>>>
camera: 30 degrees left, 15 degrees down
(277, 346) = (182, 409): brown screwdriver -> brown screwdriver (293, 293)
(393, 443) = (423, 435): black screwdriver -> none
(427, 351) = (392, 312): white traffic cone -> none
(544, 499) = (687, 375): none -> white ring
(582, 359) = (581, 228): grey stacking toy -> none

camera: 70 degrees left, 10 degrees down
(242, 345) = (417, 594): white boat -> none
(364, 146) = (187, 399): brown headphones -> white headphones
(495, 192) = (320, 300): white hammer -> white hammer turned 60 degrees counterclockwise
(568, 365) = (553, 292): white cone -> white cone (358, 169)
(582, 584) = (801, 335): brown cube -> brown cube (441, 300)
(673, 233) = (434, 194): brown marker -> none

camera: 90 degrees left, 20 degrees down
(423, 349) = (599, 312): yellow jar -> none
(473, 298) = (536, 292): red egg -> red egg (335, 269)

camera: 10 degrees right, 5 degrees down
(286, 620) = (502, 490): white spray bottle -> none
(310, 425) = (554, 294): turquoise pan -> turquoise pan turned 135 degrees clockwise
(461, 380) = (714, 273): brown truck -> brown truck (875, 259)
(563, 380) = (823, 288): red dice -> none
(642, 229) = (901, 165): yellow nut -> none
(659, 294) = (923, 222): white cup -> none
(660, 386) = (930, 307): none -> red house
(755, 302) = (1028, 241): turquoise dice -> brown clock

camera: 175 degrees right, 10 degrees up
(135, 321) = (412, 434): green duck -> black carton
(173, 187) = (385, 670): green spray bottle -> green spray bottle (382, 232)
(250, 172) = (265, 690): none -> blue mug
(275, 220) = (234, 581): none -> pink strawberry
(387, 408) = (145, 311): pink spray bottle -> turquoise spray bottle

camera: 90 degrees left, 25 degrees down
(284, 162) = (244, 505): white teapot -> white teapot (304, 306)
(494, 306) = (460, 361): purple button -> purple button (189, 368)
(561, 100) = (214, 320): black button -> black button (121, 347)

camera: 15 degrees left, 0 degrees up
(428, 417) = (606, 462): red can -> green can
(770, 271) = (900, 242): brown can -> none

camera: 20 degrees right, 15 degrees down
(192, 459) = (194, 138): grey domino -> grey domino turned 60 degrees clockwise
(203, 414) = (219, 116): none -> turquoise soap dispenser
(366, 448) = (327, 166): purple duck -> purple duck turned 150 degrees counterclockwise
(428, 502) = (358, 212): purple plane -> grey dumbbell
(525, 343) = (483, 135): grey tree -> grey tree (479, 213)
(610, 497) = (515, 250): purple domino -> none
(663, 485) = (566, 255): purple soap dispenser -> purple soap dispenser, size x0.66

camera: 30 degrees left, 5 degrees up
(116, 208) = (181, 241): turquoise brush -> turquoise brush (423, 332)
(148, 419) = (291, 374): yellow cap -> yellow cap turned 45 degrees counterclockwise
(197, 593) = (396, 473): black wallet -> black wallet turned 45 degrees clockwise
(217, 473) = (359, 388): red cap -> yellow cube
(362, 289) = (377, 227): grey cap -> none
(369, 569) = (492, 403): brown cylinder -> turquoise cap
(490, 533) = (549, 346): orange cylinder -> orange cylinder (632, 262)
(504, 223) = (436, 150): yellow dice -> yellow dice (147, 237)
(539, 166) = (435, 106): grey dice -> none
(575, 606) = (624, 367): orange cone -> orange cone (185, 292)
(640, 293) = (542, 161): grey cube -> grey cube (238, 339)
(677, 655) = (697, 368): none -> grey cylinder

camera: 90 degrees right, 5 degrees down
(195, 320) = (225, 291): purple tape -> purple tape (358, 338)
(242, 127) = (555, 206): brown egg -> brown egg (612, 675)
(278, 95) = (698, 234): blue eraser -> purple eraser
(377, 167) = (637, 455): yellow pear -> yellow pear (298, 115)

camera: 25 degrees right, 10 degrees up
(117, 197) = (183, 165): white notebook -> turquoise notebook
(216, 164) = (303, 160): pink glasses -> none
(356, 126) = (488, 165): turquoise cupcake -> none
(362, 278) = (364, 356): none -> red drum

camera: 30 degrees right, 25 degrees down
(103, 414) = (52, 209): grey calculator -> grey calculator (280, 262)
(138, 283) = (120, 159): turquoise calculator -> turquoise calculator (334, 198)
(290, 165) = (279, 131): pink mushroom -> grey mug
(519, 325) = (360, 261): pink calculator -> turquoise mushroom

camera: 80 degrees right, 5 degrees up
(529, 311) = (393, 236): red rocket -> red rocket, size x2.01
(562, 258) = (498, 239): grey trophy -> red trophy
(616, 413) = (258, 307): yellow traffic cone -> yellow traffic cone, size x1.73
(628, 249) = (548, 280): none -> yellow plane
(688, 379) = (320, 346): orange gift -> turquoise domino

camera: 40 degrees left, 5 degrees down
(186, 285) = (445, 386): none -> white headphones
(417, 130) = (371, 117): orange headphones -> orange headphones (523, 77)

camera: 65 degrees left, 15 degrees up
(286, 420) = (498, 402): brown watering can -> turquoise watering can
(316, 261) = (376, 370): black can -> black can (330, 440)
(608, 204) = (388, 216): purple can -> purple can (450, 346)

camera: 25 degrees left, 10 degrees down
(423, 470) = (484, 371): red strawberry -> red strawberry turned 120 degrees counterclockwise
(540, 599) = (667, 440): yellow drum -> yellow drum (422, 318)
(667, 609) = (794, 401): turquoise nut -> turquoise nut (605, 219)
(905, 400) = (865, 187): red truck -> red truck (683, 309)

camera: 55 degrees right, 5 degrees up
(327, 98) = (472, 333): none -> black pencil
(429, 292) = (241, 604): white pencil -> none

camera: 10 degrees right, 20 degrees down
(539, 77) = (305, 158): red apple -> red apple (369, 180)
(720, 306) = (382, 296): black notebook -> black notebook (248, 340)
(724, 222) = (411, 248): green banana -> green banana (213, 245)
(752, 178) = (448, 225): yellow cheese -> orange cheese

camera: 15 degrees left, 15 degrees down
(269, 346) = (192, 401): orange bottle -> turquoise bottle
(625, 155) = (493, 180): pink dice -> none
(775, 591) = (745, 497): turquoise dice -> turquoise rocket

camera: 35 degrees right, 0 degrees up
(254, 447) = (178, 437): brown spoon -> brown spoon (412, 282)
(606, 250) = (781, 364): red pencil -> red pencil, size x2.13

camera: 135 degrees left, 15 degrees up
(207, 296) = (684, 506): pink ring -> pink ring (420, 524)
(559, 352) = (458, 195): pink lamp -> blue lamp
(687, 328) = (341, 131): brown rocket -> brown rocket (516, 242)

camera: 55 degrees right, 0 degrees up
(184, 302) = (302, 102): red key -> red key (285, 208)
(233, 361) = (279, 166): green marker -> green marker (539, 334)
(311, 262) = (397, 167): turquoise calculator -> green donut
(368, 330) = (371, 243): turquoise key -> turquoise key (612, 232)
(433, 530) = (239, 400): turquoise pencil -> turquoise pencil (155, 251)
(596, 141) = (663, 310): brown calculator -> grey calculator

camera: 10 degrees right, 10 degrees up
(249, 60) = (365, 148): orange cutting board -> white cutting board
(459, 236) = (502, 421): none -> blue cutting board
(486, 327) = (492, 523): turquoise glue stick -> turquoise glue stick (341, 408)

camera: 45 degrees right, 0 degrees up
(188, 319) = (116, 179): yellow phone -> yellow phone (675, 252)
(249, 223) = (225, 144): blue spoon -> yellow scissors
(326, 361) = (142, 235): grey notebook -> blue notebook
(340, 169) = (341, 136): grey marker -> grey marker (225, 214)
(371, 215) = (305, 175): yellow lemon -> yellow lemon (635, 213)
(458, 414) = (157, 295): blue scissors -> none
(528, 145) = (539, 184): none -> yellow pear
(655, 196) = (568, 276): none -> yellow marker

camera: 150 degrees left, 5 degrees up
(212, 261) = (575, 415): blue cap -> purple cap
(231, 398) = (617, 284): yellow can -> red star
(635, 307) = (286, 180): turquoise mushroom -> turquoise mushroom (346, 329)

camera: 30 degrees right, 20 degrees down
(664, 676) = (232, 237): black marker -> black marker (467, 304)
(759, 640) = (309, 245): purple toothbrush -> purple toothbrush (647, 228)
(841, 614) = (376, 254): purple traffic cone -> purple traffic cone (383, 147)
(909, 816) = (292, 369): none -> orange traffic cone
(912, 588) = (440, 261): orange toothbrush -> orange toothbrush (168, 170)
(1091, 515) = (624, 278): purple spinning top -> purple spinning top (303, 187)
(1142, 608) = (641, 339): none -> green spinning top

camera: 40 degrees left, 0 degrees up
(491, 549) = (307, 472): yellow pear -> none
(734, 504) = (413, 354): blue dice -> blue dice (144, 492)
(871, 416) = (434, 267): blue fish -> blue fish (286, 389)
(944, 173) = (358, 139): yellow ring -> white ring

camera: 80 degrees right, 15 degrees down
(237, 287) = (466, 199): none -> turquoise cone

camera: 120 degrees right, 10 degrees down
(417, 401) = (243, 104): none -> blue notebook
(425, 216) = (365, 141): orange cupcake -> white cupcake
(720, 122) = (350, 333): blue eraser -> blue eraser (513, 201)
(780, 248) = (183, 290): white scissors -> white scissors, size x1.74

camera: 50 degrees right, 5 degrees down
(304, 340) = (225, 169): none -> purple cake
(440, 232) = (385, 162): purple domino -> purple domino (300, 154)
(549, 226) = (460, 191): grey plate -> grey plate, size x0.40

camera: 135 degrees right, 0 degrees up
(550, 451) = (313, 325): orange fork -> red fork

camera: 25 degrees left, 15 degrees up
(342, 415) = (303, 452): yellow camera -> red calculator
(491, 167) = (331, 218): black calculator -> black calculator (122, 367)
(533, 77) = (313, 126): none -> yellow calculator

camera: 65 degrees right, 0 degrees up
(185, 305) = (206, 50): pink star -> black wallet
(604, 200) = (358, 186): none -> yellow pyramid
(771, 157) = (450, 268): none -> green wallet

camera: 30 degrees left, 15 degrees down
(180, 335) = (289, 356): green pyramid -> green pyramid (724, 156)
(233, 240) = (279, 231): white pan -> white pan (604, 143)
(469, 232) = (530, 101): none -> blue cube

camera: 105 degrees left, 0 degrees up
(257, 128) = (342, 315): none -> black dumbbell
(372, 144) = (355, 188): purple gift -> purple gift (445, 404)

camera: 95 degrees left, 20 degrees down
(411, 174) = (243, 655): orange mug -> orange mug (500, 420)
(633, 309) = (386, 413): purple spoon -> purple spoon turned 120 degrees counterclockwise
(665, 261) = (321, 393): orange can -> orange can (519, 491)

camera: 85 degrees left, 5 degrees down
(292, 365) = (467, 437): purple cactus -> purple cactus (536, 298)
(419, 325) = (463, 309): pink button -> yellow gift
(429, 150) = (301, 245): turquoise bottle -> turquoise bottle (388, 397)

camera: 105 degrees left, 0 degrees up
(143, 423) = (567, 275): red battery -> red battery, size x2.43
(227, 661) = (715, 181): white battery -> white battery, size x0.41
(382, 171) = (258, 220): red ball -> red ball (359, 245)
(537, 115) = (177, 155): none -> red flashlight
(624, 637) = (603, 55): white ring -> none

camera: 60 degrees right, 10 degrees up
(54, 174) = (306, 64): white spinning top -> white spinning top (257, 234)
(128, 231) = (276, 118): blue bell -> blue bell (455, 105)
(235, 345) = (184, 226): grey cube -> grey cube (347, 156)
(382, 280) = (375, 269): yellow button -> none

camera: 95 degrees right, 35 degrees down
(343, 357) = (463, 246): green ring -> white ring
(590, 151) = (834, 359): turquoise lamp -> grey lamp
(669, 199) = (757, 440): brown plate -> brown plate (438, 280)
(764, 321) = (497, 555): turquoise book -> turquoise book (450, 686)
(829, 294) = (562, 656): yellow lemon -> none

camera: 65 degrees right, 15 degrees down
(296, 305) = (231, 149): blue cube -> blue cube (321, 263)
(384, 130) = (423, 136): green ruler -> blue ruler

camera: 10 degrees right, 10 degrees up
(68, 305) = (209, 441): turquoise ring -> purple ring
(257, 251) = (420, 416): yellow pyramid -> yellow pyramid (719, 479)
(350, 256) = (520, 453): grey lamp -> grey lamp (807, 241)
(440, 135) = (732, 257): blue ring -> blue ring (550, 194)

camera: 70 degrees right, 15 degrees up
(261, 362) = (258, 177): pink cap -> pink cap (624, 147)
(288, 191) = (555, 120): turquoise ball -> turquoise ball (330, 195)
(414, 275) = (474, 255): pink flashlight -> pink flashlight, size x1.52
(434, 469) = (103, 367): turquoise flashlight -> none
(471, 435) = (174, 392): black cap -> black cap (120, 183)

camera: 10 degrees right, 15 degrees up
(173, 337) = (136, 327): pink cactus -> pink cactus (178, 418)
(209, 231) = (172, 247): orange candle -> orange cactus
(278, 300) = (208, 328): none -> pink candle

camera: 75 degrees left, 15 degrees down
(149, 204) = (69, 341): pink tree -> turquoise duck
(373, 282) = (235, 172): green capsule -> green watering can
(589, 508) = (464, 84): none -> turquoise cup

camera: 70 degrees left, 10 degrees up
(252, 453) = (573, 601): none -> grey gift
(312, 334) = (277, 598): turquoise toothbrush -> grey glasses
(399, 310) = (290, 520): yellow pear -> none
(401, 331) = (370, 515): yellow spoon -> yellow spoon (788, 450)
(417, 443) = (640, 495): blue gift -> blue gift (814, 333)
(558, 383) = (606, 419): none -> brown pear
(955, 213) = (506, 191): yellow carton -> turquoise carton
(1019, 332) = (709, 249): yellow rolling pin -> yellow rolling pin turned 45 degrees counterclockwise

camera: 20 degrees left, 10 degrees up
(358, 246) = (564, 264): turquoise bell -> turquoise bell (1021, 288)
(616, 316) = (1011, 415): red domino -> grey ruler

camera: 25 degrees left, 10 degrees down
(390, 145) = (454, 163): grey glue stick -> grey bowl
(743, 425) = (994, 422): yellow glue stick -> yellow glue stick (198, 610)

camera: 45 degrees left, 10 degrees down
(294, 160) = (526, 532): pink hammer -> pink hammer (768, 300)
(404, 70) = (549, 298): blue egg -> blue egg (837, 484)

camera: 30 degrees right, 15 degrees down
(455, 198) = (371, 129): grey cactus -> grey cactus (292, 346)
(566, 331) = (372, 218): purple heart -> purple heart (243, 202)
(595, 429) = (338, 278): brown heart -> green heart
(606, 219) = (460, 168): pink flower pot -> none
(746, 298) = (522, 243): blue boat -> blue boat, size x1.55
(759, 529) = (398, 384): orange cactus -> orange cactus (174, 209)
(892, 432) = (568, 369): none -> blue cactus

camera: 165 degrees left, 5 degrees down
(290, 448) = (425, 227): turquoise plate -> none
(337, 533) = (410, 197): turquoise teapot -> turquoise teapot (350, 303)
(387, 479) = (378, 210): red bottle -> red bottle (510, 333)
<<<
REQUIREMENT
All that should be written out is the stretch of lines above between the one holding "camera: 70 degrees left, 10 degrees up" and the one holding "(401, 331) = (370, 515): yellow", inclusive, exactly as given.

REPLY TO THE TASK
camera: 70 degrees left, 10 degrees up
(252, 453) = (573, 601): none -> grey gift
(312, 334) = (277, 598): turquoise toothbrush -> grey glasses
(399, 310) = (290, 520): yellow pear -> none
(401, 331) = (370, 515): yellow spoon -> yellow spoon (788, 450)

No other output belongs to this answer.